• Problem to work on: Where a line of the listing below holds "none", add it to the tally; give only the final number.

*** Data for review

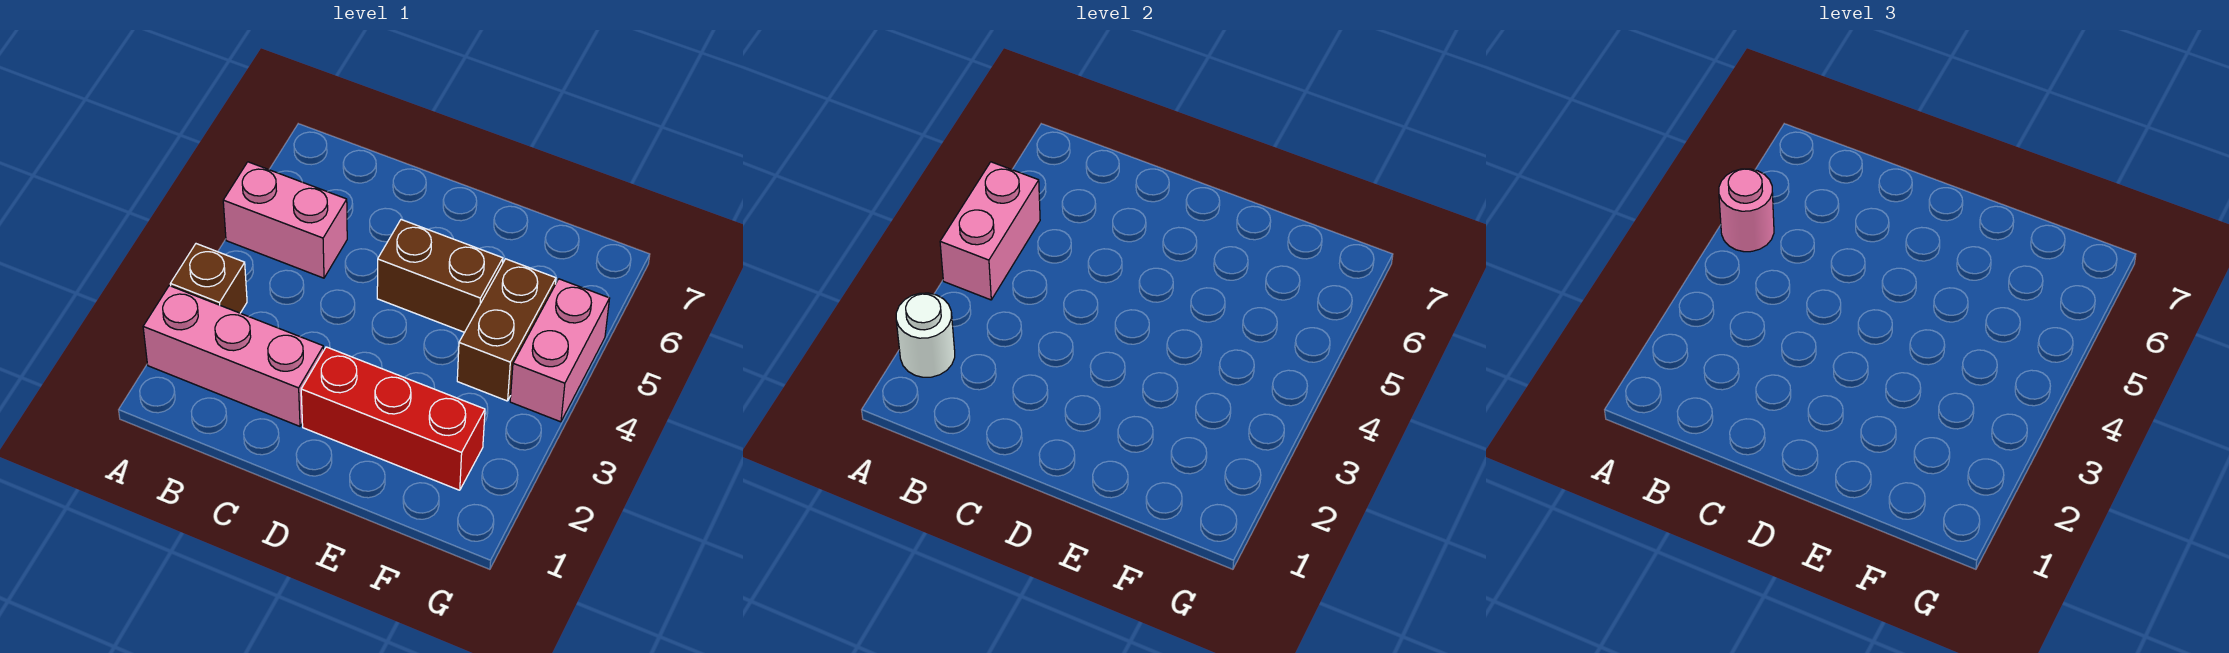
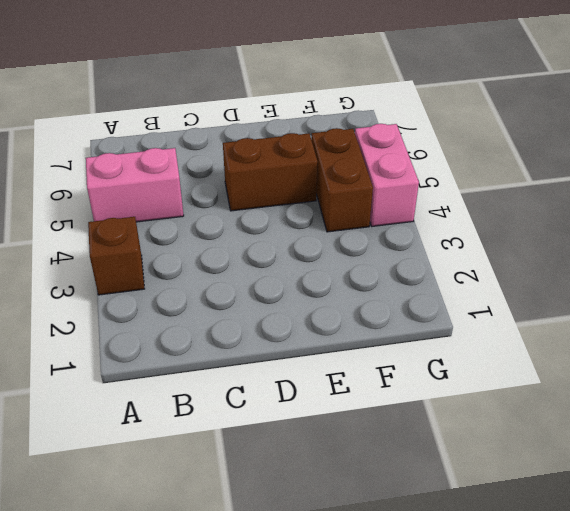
none -> pink brick A2:C2 level 1
none -> red brick D2:F2 level 1

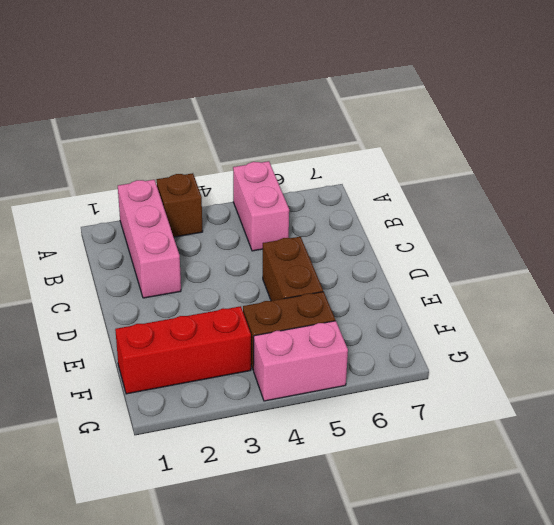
red brick F1:F3 level 1 -> red brick D2:F2 level 1
none -> white round brick A2 level 2
none -> pink brick A4:A5 level 2

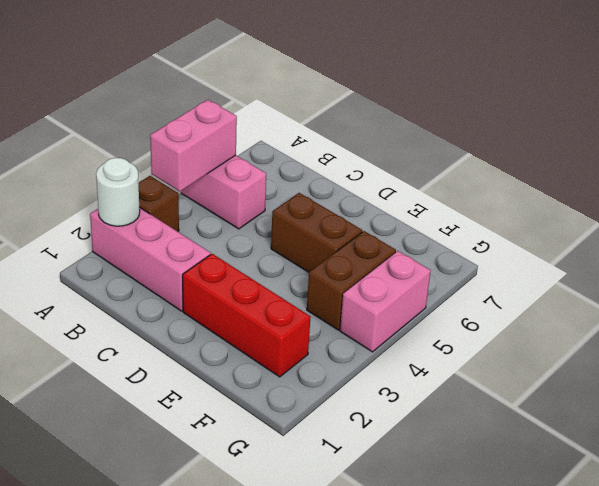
none -> pink round brick A5 level 3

******

• Your solution: 5